The span to copy runs from the line containing "OLED2 pin SCL: A7 -> B6" to the last line below. Copy it exactly, with nothing else.

_____

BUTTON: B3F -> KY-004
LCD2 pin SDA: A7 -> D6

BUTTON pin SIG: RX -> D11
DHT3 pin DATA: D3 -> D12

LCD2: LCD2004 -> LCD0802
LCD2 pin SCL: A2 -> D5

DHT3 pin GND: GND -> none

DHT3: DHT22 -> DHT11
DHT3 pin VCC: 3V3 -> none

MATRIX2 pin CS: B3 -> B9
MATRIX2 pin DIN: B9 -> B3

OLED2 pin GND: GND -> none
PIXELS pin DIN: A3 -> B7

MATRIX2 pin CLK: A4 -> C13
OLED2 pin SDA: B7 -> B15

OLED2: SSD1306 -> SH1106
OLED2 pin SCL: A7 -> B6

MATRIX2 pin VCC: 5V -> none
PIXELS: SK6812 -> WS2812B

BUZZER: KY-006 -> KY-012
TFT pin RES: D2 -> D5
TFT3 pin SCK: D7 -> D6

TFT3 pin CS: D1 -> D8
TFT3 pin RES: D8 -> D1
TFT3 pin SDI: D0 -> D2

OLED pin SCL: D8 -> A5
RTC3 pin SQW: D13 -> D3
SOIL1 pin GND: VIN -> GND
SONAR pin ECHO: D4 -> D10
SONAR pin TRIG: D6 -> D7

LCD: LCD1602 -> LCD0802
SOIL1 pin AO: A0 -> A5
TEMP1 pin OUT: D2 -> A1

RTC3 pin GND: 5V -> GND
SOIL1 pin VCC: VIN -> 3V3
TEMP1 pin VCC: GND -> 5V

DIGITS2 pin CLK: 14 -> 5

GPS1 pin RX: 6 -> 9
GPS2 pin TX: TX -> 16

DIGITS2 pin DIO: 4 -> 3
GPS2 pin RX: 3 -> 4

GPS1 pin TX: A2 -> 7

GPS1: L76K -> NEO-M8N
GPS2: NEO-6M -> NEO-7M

_____

## Expected answer
OLED2 pin SCL: A7 -> B6

MATRIX2 pin VCC: 5V -> none
PIXELS: SK6812 -> WS2812B

BUZZER: KY-006 -> KY-012
TFT pin RES: D2 -> D5
TFT3 pin SCK: D7 -> D6

TFT3 pin CS: D1 -> D8
TFT3 pin RES: D8 -> D1
TFT3 pin SDI: D0 -> D2

OLED pin SCL: D8 -> A5
RTC3 pin SQW: D13 -> D3
SOIL1 pin GND: VIN -> GND
SONAR pin ECHO: D4 -> D10
SONAR pin TRIG: D6 -> D7

LCD: LCD1602 -> LCD0802
SOIL1 pin AO: A0 -> A5
TEMP1 pin OUT: D2 -> A1

RTC3 pin GND: 5V -> GND
SOIL1 pin VCC: VIN -> 3V3
TEMP1 pin VCC: GND -> 5V

DIGITS2 pin CLK: 14 -> 5

GPS1 pin RX: 6 -> 9
GPS2 pin TX: TX -> 16

DIGITS2 pin DIO: 4 -> 3
GPS2 pin RX: 3 -> 4

GPS1 pin TX: A2 -> 7

GPS1: L76K -> NEO-M8N
GPS2: NEO-6M -> NEO-7M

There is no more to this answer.